-- Data supplied follows --

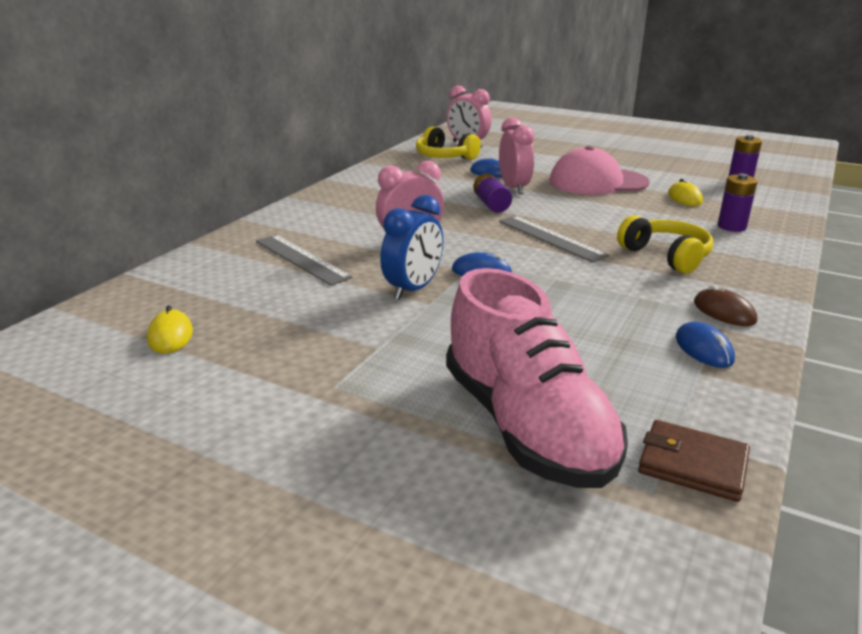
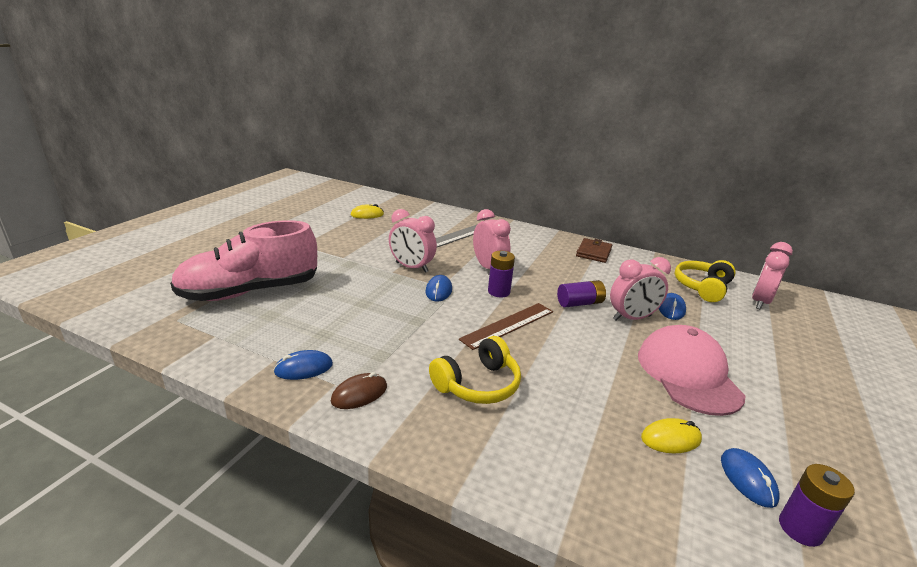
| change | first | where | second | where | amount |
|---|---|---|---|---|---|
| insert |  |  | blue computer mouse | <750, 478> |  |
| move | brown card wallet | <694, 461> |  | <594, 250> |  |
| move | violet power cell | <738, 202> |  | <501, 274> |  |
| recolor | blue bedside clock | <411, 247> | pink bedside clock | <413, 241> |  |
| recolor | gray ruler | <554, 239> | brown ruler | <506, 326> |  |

-- Data supplied concluded --

▶ **Work to complete**: Begin with the line containing "blue computer mouse" and retype it and each line after it through the end of the records, keeping them exact and including nothing more.

▶ **Answer section**:
| insert |  |  | blue computer mouse | <750, 478> |  |
| move | brown card wallet | <694, 461> |  | <594, 250> |  |
| move | violet power cell | <738, 202> |  | <501, 274> |  |
| recolor | blue bedside clock | <411, 247> | pink bedside clock | <413, 241> |  |
| recolor | gray ruler | <554, 239> | brown ruler | <506, 326> |  |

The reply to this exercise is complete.